SUPPLIED DATA:
-- Opening Marker --
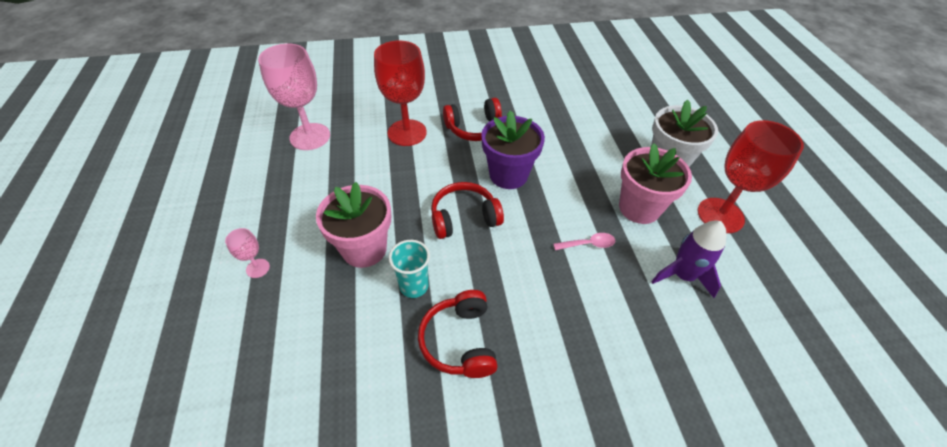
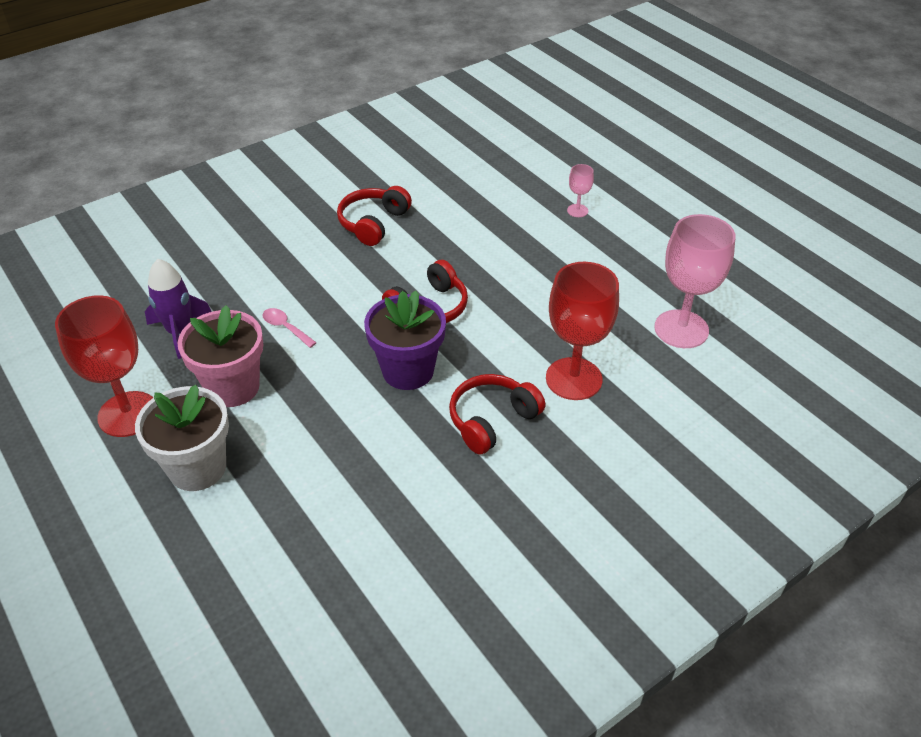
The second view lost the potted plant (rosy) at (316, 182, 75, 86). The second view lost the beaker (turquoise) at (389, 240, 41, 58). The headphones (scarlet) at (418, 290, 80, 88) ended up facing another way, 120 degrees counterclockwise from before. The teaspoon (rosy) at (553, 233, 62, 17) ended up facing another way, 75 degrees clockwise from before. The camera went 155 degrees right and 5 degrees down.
-- Closing Marker --
-- Opening Marker --
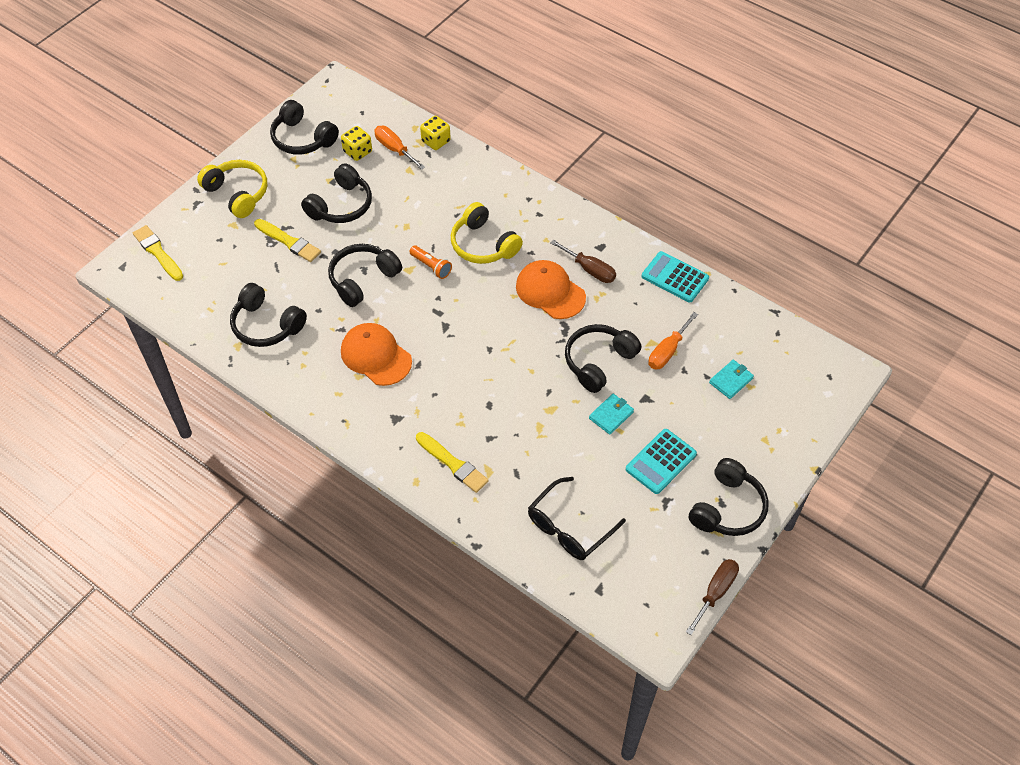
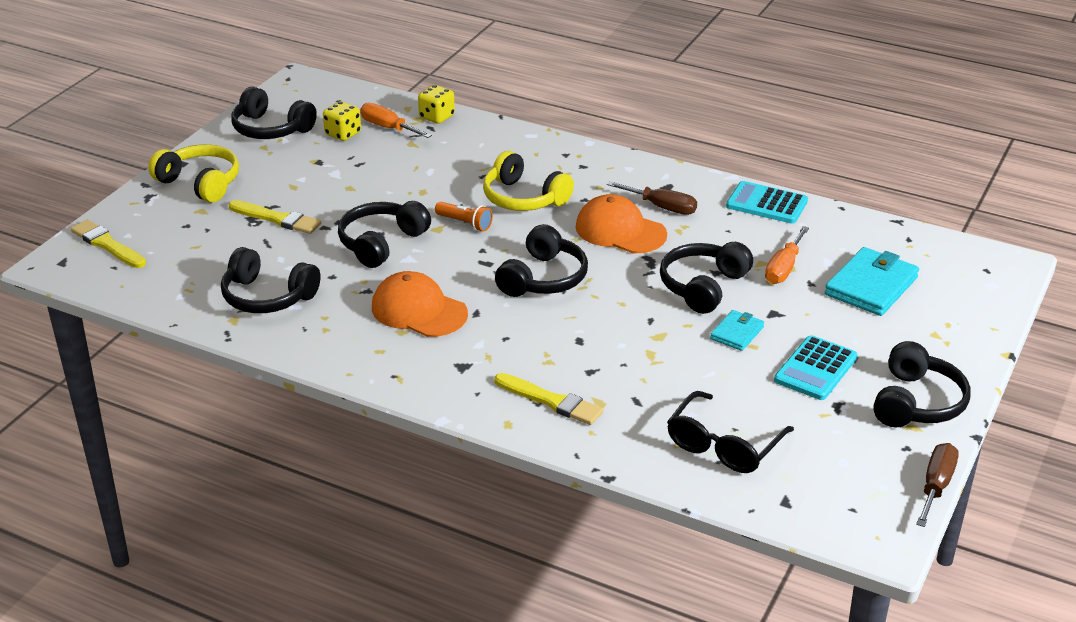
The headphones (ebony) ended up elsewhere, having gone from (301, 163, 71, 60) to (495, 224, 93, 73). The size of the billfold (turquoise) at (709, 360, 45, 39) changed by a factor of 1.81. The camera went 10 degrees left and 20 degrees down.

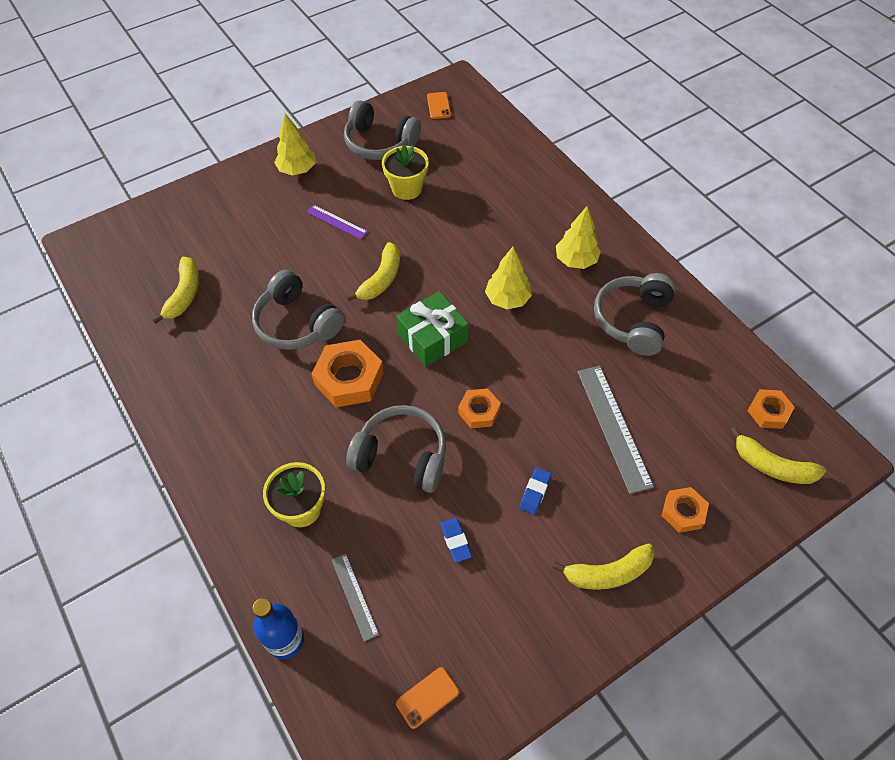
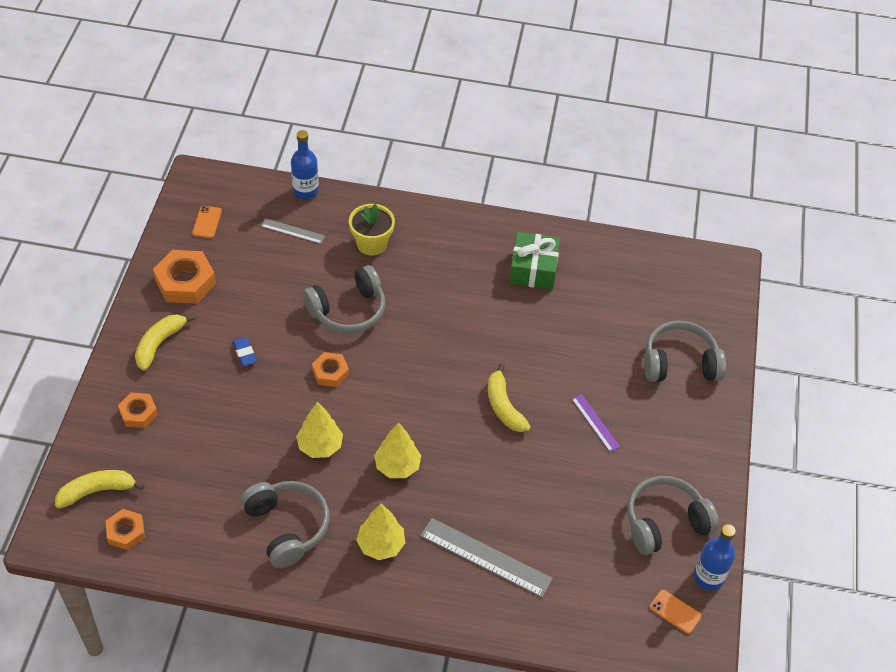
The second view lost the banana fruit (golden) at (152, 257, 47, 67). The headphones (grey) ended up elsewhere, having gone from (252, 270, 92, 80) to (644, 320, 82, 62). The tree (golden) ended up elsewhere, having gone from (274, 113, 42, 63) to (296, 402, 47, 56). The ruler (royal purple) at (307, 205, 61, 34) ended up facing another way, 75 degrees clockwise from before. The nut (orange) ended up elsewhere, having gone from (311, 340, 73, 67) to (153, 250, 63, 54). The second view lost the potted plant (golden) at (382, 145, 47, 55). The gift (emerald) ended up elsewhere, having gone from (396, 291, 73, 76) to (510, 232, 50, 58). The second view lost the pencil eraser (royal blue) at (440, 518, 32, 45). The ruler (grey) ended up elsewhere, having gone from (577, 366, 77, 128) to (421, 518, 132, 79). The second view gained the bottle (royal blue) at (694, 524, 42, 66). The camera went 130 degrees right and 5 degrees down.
-- Closing Marker --
ACTIVITY:
For this exercise, return every line from the data that holds the string "clockwise".

THE COMPLETED TASK:
The second view lost the potted plant (rosy) at (316, 182, 75, 86). The second view lost the beaker (turquoise) at (389, 240, 41, 58). The headphones (scarlet) at (418, 290, 80, 88) ended up facing another way, 120 degrees counterclockwise from before. The teaspoon (rosy) at (553, 233, 62, 17) ended up facing another way, 75 degrees clockwise from before. The camera went 155 degrees right and 5 degrees down.
The second view lost the banana fruit (golden) at (152, 257, 47, 67). The headphones (grey) ended up elsewhere, having gone from (252, 270, 92, 80) to (644, 320, 82, 62). The tree (golden) ended up elsewhere, having gone from (274, 113, 42, 63) to (296, 402, 47, 56). The ruler (royal purple) at (307, 205, 61, 34) ended up facing another way, 75 degrees clockwise from before. The nut (orange) ended up elsewhere, having gone from (311, 340, 73, 67) to (153, 250, 63, 54). The second view lost the potted plant (golden) at (382, 145, 47, 55). The gift (emerald) ended up elsewhere, having gone from (396, 291, 73, 76) to (510, 232, 50, 58). The second view lost the pencil eraser (royal blue) at (440, 518, 32, 45). The ruler (grey) ended up elsewhere, having gone from (577, 366, 77, 128) to (421, 518, 132, 79). The second view gained the bottle (royal blue) at (694, 524, 42, 66). The camera went 130 degrees right and 5 degrees down.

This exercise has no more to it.